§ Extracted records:
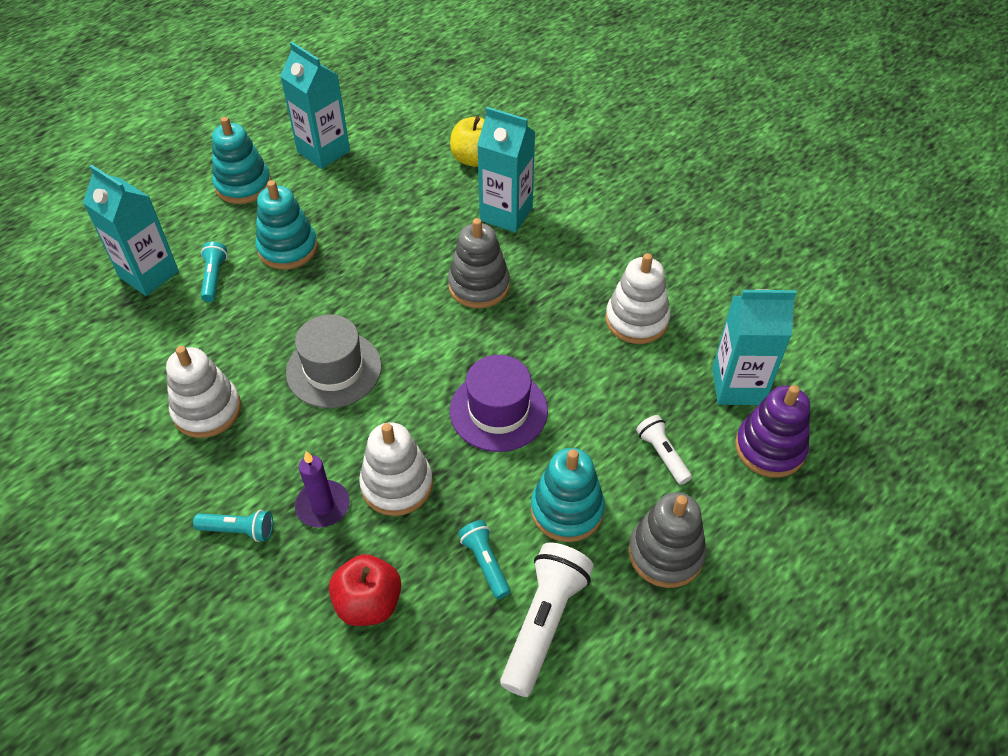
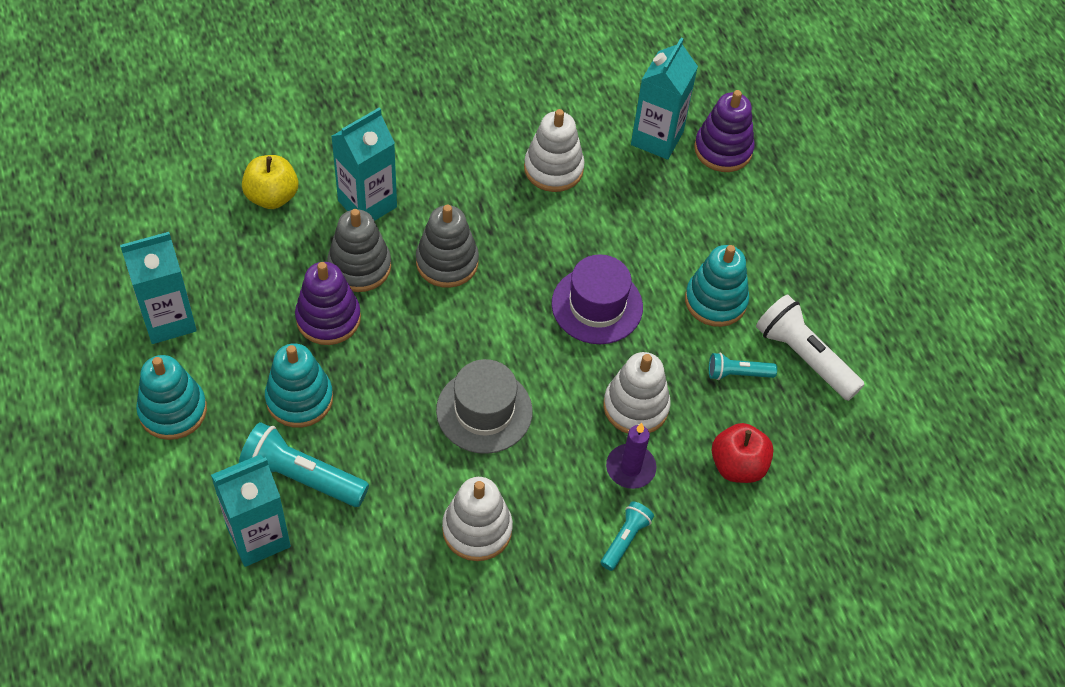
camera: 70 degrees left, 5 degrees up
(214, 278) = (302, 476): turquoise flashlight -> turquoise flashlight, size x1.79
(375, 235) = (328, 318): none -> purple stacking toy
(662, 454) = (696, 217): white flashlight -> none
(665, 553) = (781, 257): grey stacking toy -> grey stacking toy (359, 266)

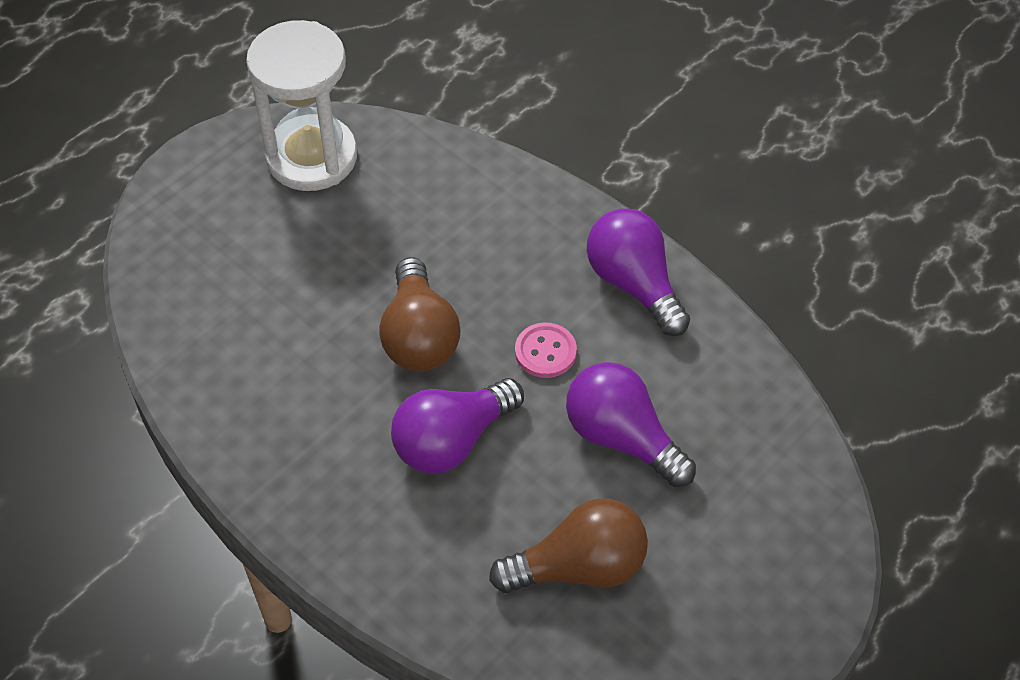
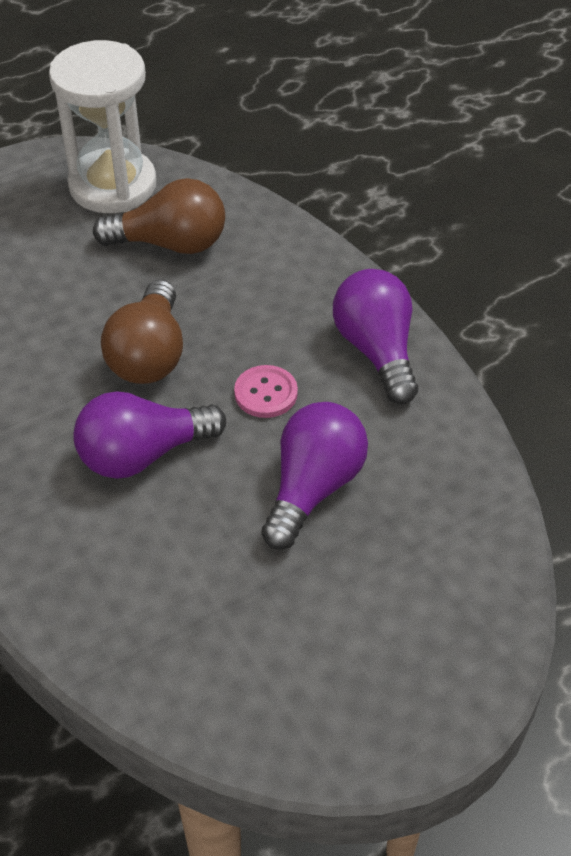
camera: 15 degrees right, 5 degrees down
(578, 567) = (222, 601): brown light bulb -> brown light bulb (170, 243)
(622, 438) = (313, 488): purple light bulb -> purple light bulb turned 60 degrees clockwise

§ TASK STATEMENT: The entries above are to be retyped exactly, with each picture left out.

§ EXERCISE SOLUTION:
camera: 70 degrees left, 5 degrees up
(214, 278) = (302, 476): turquoise flashlight -> turquoise flashlight, size x1.79
(375, 235) = (328, 318): none -> purple stacking toy
(662, 454) = (696, 217): white flashlight -> none
(665, 553) = (781, 257): grey stacking toy -> grey stacking toy (359, 266)

camera: 15 degrees right, 5 degrees down
(578, 567) = (222, 601): brown light bulb -> brown light bulb (170, 243)
(622, 438) = (313, 488): purple light bulb -> purple light bulb turned 60 degrees clockwise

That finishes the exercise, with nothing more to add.